Could you set down the records below exactly as they are, with no pictures?

DATA SHOWN:
*** Block opens ***
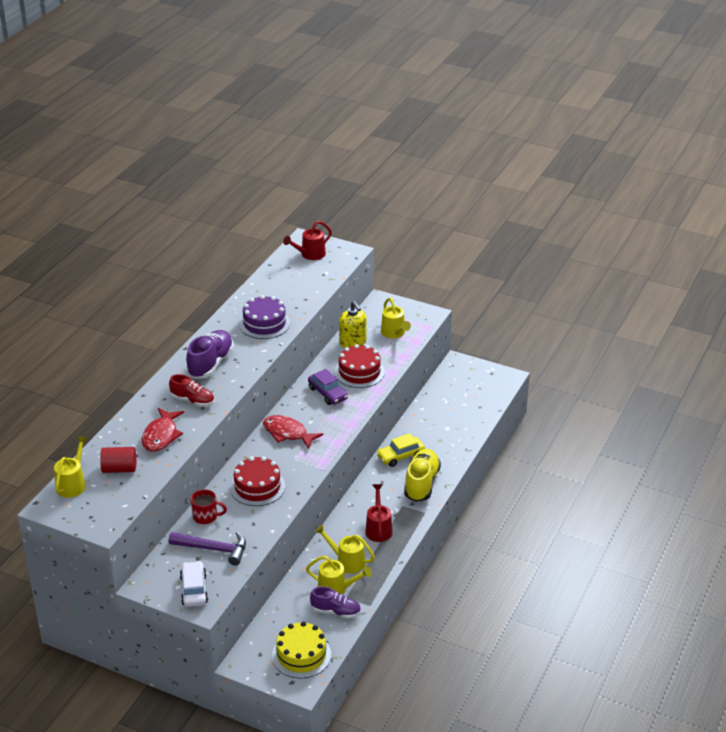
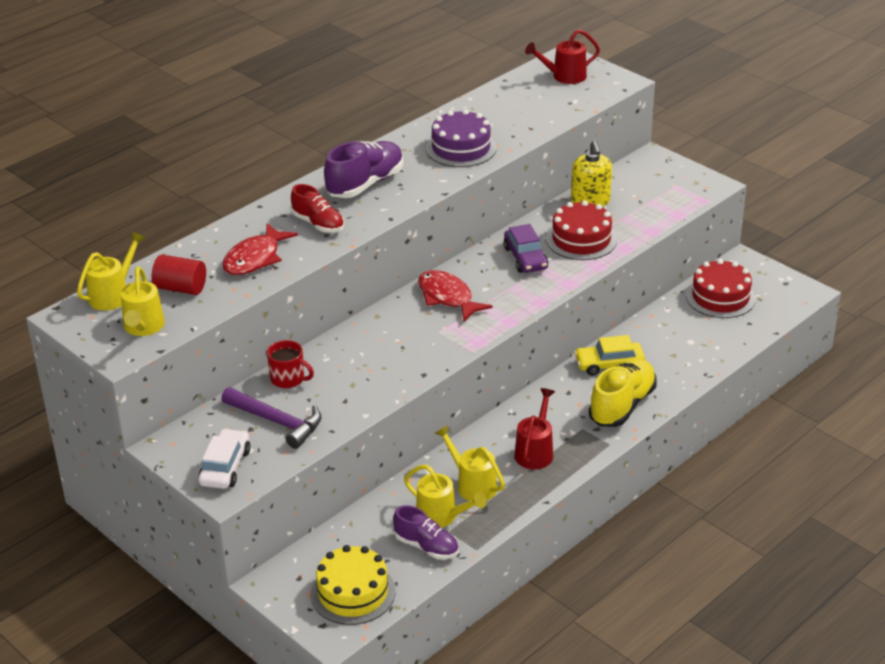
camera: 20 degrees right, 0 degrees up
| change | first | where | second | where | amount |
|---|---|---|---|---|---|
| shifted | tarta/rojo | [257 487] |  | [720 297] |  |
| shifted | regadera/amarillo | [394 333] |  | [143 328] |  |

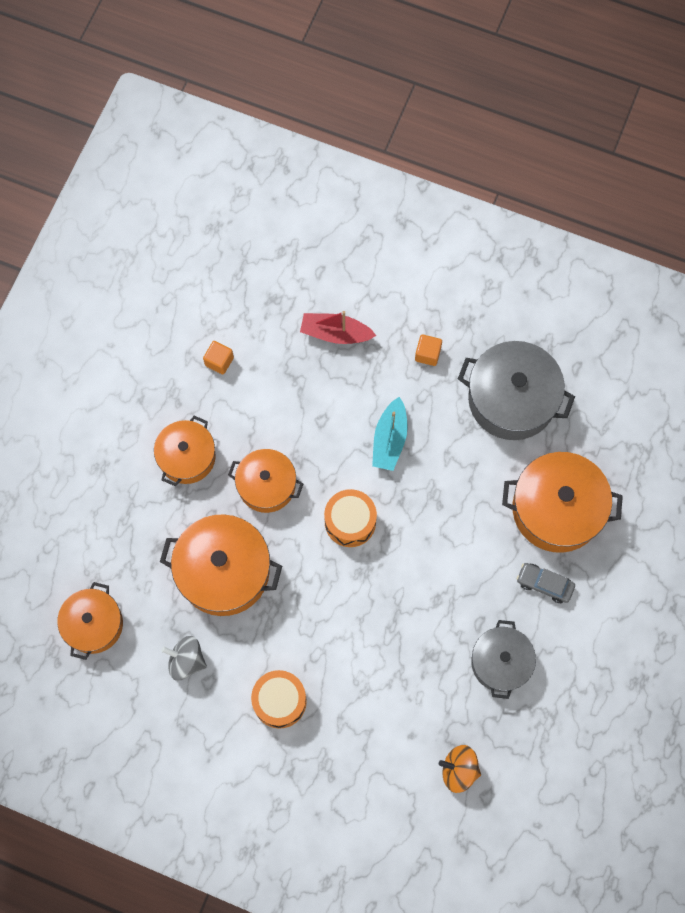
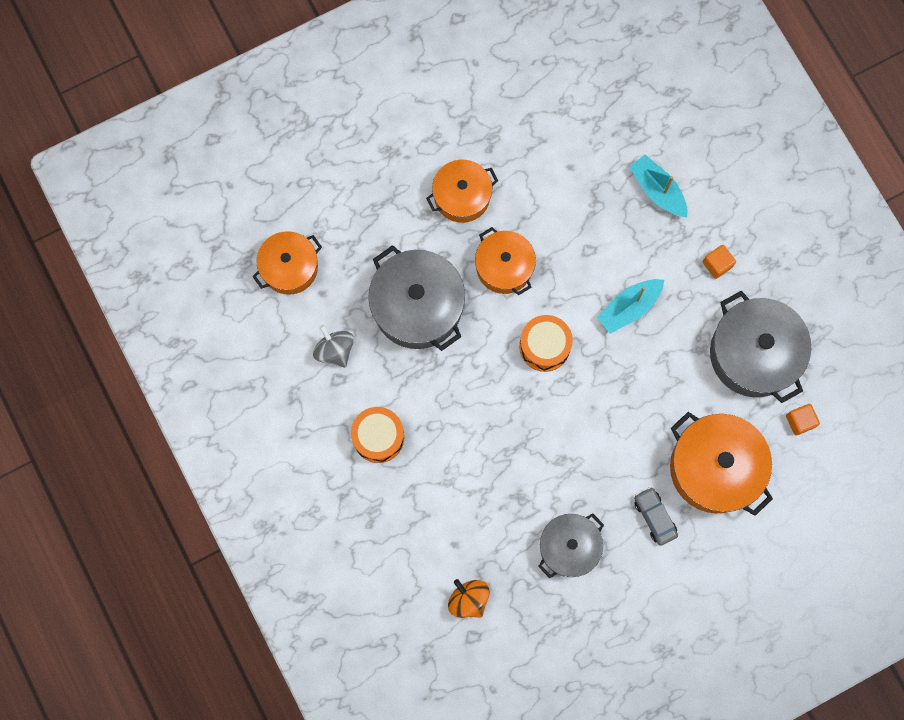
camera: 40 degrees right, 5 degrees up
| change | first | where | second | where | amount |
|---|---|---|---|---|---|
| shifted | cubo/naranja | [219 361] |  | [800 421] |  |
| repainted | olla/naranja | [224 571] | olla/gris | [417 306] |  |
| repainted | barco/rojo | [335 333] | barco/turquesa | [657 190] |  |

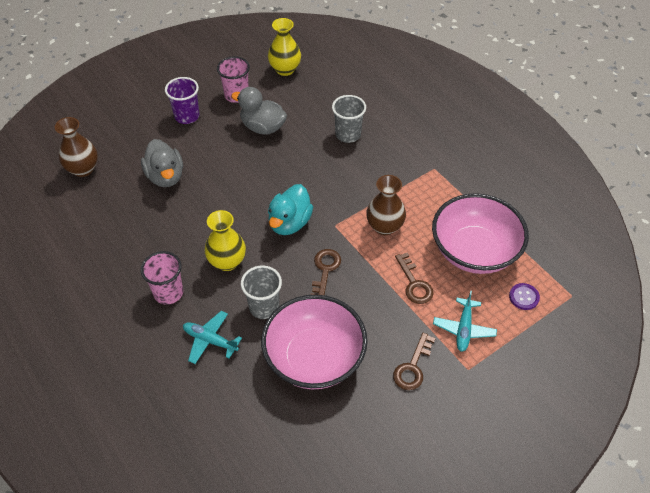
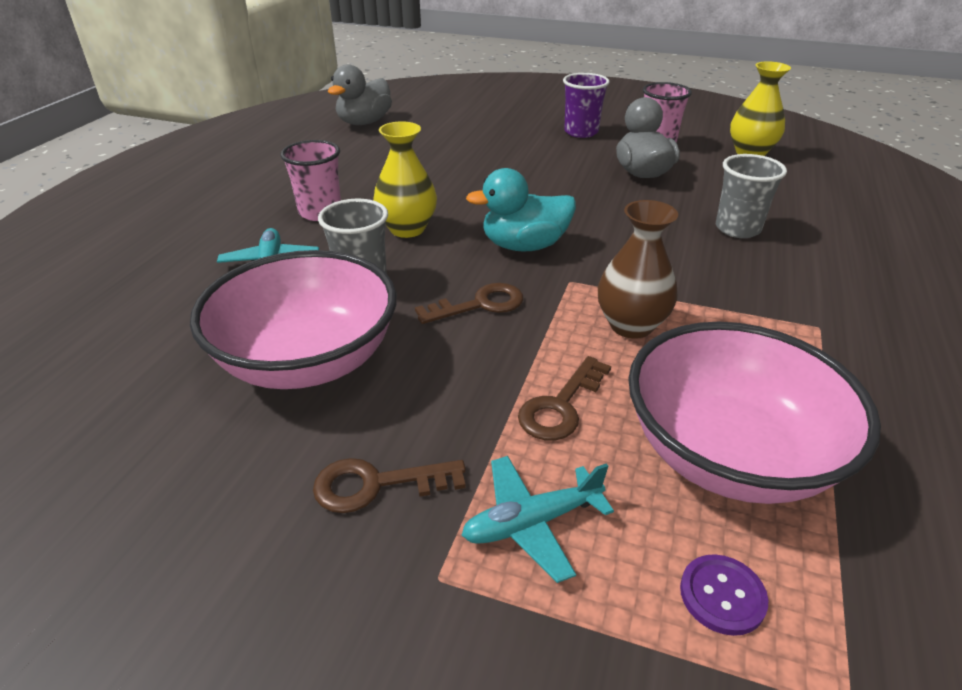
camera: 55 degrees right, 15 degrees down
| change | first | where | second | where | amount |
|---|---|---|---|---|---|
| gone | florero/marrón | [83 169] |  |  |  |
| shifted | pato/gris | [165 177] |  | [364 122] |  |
*** Block closes ***
ANSWER TO THIS EXERCISE:
camera: 20 degrees right, 0 degrees up
| change | first | where | second | where | amount |
|---|---|---|---|---|---|
| shifted | tarta/rojo | [257 487] |  | [720 297] |  |
| shifted | regadera/amarillo | [394 333] |  | [143 328] |  |

camera: 40 degrees right, 5 degrees up
| change | first | where | second | where | amount |
|---|---|---|---|---|---|
| shifted | cubo/naranja | [219 361] |  | [800 421] |  |
| repainted | olla/naranja | [224 571] | olla/gris | [417 306] |  |
| repainted | barco/rojo | [335 333] | barco/turquesa | [657 190] |  |

camera: 55 degrees right, 15 degrees down
| change | first | where | second | where | amount |
|---|---|---|---|---|---|
| gone | florero/marrón | [83 169] |  |  |  |
| shifted | pato/gris | [165 177] |  | [364 122] |  |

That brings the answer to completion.